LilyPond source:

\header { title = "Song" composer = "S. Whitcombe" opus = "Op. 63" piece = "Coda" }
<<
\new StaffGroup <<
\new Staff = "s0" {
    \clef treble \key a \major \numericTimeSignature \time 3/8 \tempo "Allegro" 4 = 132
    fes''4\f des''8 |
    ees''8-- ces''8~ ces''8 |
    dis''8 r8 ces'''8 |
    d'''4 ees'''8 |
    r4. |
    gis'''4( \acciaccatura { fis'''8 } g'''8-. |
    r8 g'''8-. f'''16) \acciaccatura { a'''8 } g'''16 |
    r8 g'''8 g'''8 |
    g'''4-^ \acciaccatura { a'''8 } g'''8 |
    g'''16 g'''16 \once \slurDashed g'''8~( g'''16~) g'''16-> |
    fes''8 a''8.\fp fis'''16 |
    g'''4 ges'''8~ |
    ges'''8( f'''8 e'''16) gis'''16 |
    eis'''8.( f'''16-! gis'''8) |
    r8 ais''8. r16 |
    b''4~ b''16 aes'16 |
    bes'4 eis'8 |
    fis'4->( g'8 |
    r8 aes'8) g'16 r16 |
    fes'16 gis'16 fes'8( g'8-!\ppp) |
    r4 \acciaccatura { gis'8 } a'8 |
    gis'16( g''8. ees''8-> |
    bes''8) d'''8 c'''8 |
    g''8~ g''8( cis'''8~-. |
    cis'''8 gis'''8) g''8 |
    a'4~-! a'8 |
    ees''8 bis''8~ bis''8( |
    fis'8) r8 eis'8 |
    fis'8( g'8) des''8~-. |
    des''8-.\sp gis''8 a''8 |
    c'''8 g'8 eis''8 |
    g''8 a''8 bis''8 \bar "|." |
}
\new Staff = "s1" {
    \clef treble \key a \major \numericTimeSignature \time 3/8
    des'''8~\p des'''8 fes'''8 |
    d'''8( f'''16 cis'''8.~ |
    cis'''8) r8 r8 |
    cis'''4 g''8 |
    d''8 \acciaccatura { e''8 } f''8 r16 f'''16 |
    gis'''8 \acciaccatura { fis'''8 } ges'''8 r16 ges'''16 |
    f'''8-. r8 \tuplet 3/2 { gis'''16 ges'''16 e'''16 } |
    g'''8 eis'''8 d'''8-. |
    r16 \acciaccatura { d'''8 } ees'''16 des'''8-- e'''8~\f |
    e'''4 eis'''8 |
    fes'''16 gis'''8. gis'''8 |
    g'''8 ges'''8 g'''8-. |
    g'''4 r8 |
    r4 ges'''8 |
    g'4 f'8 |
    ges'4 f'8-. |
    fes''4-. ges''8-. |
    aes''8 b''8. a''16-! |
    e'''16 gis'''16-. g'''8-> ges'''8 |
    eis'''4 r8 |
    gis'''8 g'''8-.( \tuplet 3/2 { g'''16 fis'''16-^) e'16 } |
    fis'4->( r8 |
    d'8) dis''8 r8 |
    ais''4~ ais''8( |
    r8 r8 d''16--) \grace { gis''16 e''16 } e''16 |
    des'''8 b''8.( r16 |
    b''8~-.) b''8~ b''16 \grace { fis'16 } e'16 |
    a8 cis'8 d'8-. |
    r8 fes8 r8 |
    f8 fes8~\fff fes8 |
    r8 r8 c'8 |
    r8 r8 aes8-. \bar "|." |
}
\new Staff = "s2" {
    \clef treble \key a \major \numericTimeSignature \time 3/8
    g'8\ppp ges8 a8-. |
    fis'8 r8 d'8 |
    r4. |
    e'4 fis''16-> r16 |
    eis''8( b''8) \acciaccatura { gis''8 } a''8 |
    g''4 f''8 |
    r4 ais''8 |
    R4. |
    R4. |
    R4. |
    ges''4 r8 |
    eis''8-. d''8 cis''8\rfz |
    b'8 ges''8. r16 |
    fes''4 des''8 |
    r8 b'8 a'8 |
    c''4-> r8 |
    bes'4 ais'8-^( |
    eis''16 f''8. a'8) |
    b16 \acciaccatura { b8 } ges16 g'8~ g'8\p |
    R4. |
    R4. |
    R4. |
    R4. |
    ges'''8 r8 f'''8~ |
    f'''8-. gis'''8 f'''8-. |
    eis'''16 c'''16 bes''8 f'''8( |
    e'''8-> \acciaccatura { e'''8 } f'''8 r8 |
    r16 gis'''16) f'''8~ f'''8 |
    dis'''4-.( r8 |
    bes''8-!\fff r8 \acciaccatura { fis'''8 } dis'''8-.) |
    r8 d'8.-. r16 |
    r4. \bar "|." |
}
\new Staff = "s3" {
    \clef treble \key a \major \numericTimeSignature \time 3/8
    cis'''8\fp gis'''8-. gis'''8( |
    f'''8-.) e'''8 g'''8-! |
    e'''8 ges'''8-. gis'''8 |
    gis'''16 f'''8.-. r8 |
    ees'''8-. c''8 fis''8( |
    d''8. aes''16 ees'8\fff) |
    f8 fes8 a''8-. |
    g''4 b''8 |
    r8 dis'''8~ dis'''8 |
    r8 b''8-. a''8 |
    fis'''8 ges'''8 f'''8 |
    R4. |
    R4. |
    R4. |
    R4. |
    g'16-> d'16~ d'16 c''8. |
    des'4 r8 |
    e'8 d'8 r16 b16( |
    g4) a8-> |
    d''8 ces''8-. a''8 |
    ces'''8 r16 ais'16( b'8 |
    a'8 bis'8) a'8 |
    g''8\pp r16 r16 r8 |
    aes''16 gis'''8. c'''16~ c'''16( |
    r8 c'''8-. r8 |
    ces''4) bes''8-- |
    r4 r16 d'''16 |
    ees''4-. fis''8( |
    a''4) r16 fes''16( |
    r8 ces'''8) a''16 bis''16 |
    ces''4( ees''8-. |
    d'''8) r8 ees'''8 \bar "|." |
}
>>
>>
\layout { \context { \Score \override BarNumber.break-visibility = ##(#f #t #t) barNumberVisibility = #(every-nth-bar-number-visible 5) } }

--- --- ---

Tally the lines in the listing that contain the string "acciaccatura" and reply with the number alone.

11